• DIRECTIONS:
Your task is to repeat all of the data exactly while excluding the pictures.

• DATASET SECTION:
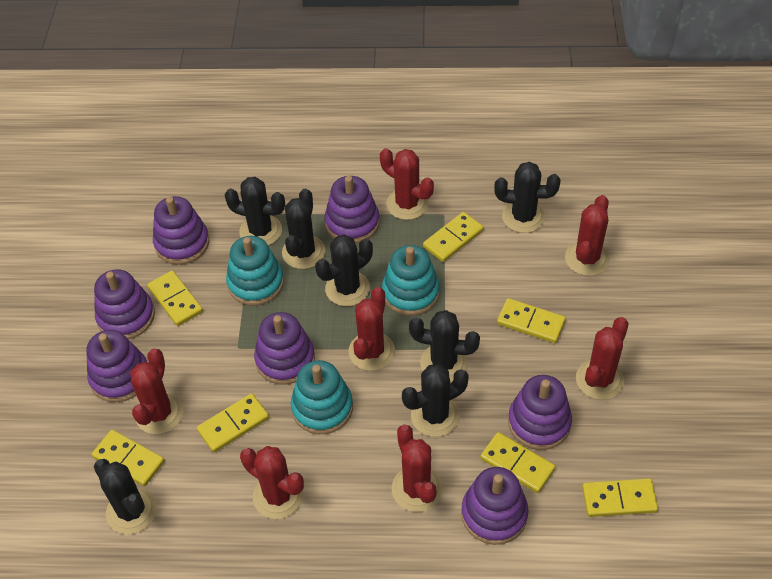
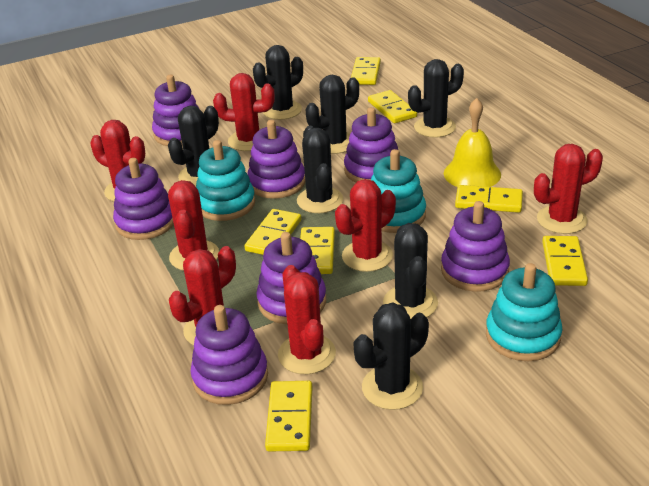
yellow bell: 0 -> 1

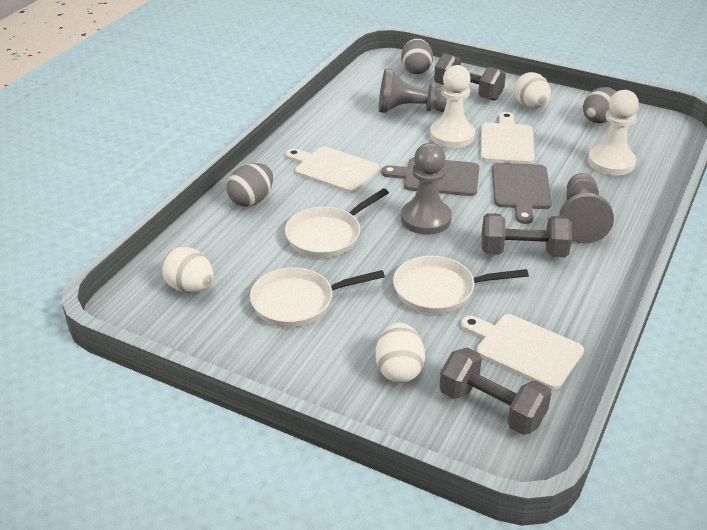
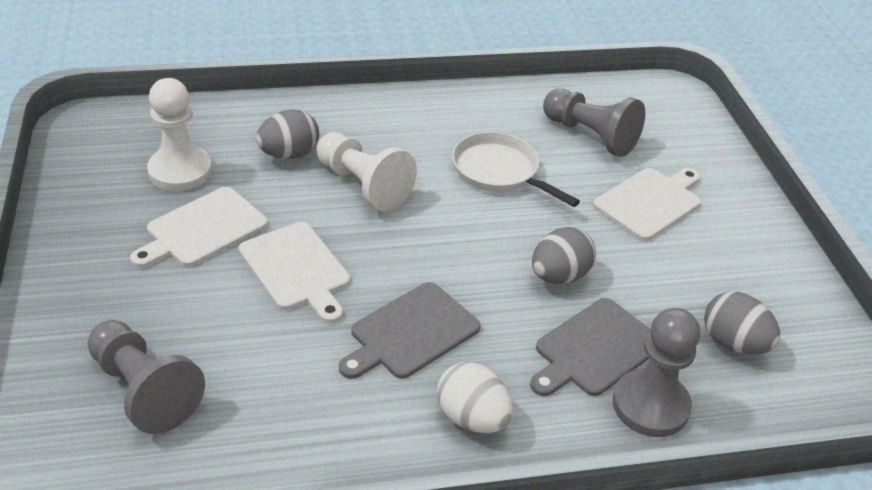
grey dumbbell: 3 -> 0
white egg: 3 -> 1
white pan: 3 -> 1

• EXERCISE ANSWER:
yellow bell: 0 -> 1

grey dumbbell: 3 -> 0
white egg: 3 -> 1
white pan: 3 -> 1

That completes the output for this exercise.